=== HOW TO COMPLETE THIS TASK ===
The answer is a stretch of the material below, returned exactly: the line containing "first_place: [525, 147, 59, 41]", the line containing "second_place: [659, 371, 74, 73]", and all lines between.

EXERCISE INPUT section start

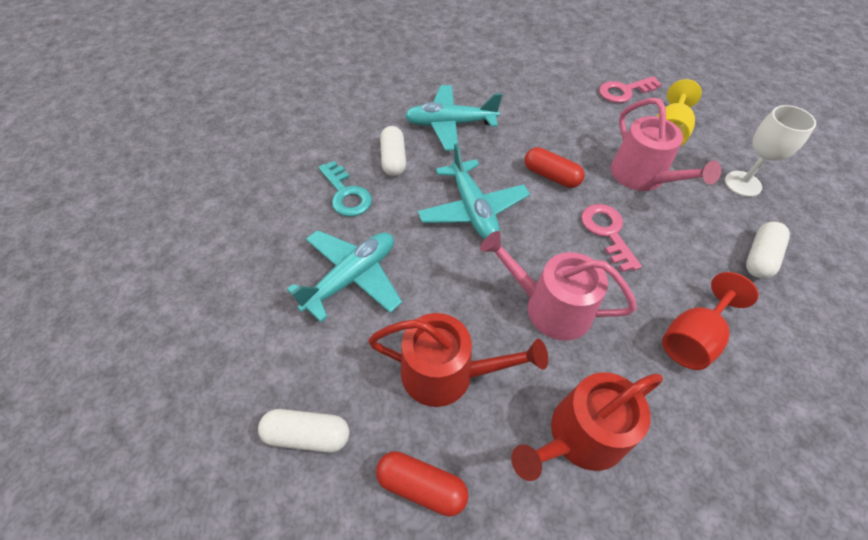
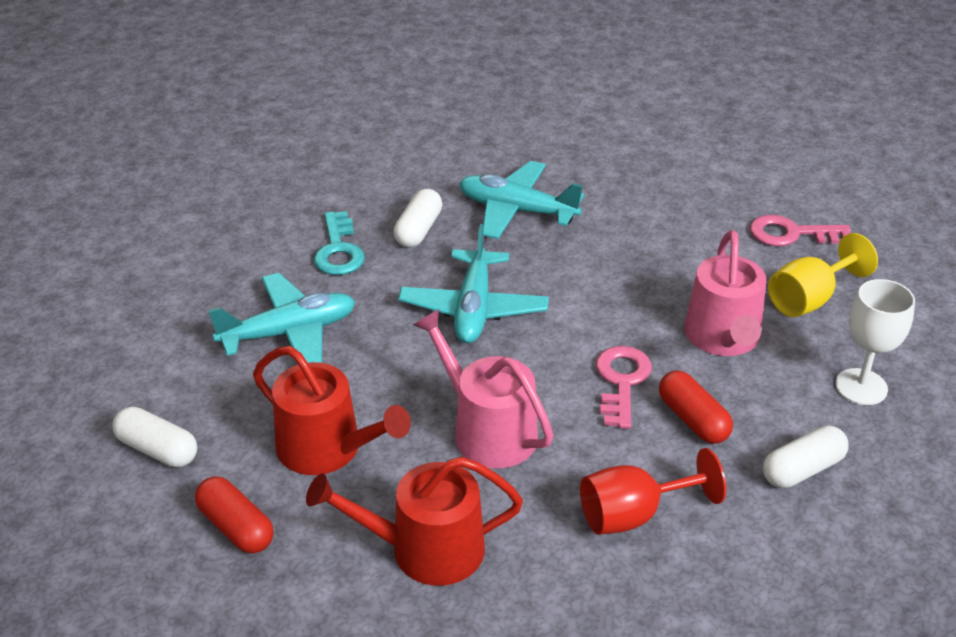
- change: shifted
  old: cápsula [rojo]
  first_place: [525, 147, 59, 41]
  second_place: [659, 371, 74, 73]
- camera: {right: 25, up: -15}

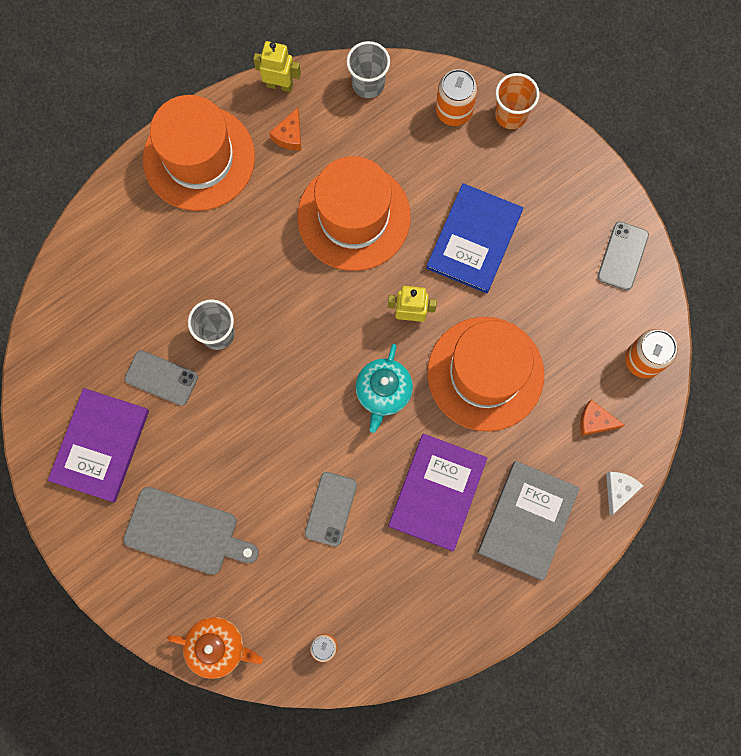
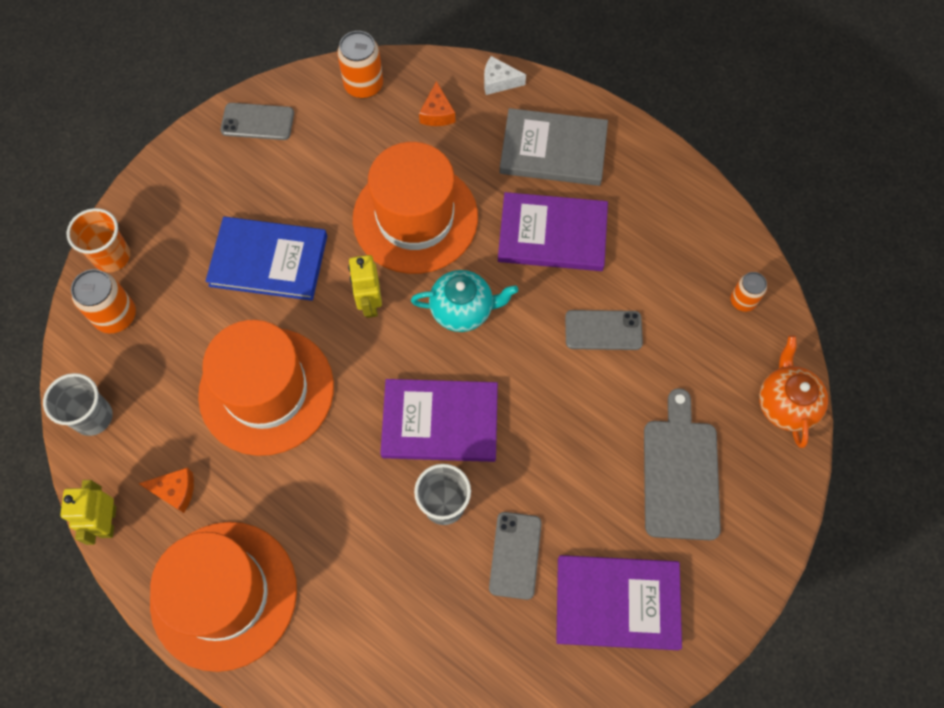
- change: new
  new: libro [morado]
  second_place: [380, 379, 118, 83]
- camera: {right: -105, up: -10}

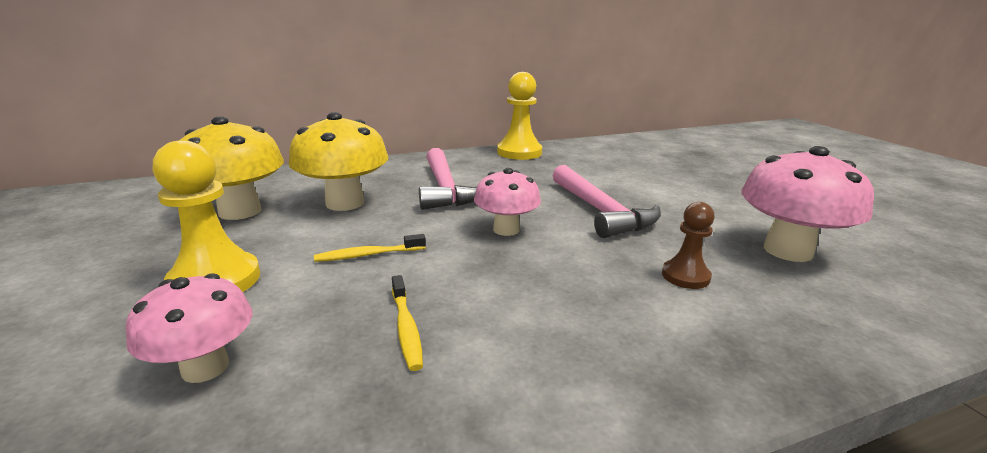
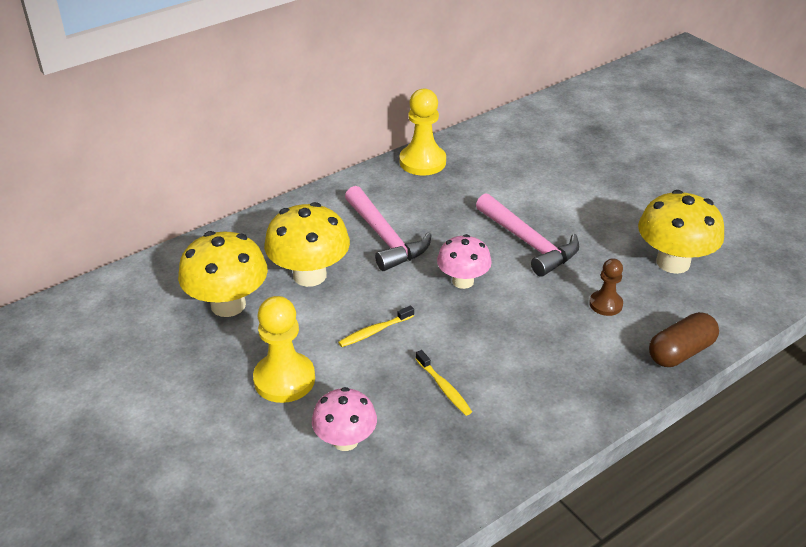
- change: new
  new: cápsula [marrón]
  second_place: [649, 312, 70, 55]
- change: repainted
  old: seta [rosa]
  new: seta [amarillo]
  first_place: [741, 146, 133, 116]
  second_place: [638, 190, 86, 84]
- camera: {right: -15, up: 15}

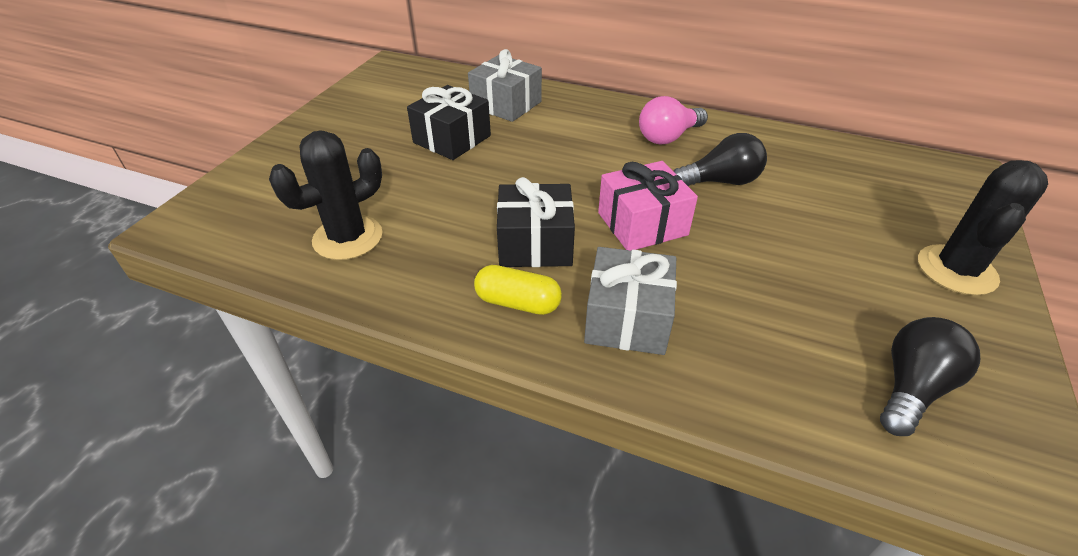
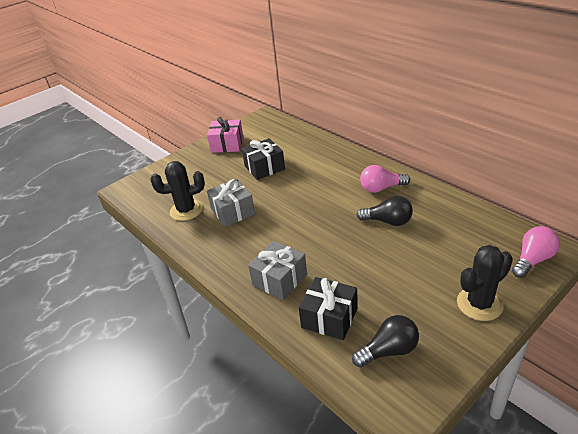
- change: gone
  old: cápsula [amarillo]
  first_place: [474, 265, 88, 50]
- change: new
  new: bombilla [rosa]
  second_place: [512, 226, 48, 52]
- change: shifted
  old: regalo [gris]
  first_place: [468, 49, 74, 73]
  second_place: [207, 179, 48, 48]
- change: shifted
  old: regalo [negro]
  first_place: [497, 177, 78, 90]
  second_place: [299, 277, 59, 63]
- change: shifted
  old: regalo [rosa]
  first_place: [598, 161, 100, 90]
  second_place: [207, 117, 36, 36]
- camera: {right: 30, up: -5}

EXERCISE INPUT section end
EXERCISE INPUT section start

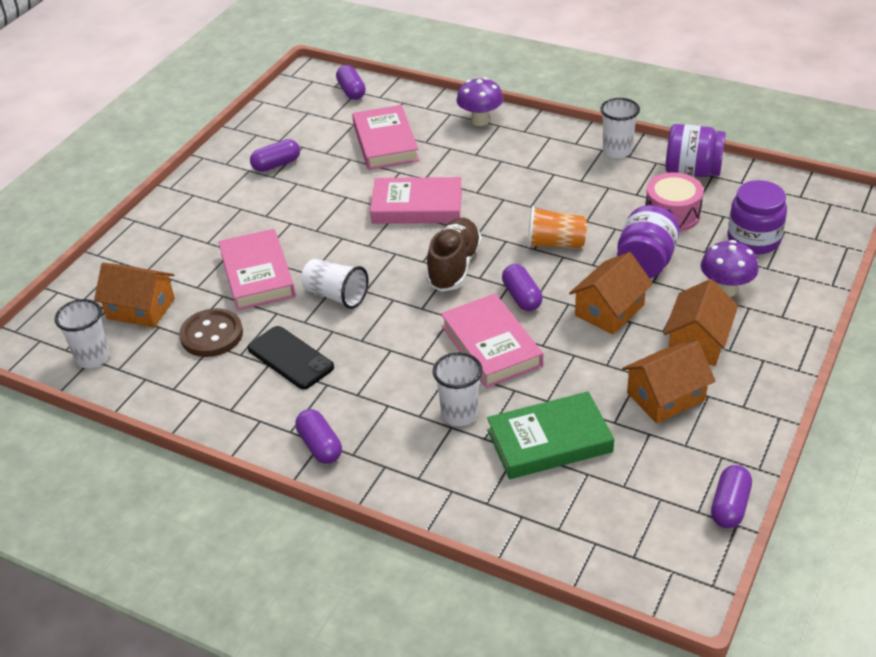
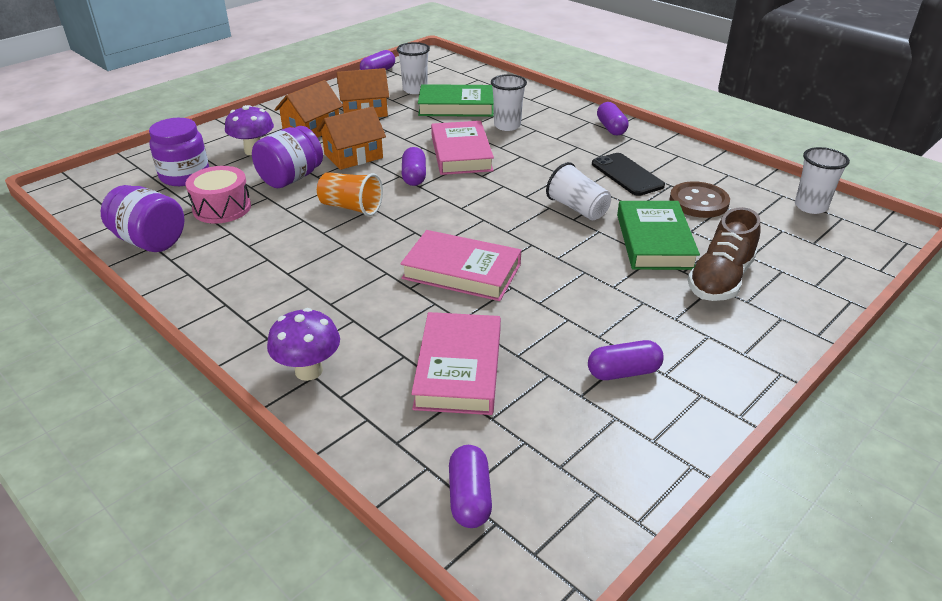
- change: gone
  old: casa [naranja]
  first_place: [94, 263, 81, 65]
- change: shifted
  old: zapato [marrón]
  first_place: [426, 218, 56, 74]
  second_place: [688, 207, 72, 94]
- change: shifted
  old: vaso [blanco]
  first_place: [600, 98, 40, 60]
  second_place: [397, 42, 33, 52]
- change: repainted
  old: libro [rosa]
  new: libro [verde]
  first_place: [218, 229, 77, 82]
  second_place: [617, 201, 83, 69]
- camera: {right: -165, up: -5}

EXERCISE INPUT section end

=== TASK RESPONSE ===
  first_place: [525, 147, 59, 41]
  second_place: [659, 371, 74, 73]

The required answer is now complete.